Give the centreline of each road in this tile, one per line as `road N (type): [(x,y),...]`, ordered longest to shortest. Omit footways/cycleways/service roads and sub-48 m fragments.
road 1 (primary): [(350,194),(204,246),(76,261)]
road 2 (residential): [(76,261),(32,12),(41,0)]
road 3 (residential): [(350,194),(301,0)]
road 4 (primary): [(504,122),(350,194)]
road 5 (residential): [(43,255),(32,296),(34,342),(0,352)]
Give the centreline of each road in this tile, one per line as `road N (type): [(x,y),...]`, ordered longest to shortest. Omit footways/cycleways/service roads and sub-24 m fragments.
++++++++
### TASK STATEMENT:
Reproduce the data above without alteration, starting at its first line and ending at the line containing "road 5 (residential): [(43,255),(32,296),(34,342),(0,352)]", including both of those lines.

### SOLVED EXERCISE:
Give the centreline of each road in this tile, one per line as `road N (type): [(x,y),...]`, ordered longest to shortest. Omit footways/cycleways/service roads and sub-48 m fragments.
road 1 (primary): [(350,194),(204,246),(76,261)]
road 2 (residential): [(76,261),(32,12),(41,0)]
road 3 (residential): [(350,194),(301,0)]
road 4 (primary): [(504,122),(350,194)]
road 5 (residential): [(43,255),(32,296),(34,342),(0,352)]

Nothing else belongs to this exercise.